[Dataset records]
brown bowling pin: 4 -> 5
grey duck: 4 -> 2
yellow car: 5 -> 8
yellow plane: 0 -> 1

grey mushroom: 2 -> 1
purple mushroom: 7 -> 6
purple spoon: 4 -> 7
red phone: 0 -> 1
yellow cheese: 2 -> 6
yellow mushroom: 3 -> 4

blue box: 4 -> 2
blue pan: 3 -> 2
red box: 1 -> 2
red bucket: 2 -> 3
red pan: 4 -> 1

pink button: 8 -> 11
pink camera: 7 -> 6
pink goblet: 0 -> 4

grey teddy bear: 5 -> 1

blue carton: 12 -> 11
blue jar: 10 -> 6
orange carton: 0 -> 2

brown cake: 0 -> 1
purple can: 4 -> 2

» **WORK ORDER**: The answer must be exactly the lines from the one containing "pink goblet: 0 -> 4" through the final line of the data, both ends included, and nothing else.

» **EXPECTED ANSWER**:
pink goblet: 0 -> 4

grey teddy bear: 5 -> 1

blue carton: 12 -> 11
blue jar: 10 -> 6
orange carton: 0 -> 2

brown cake: 0 -> 1
purple can: 4 -> 2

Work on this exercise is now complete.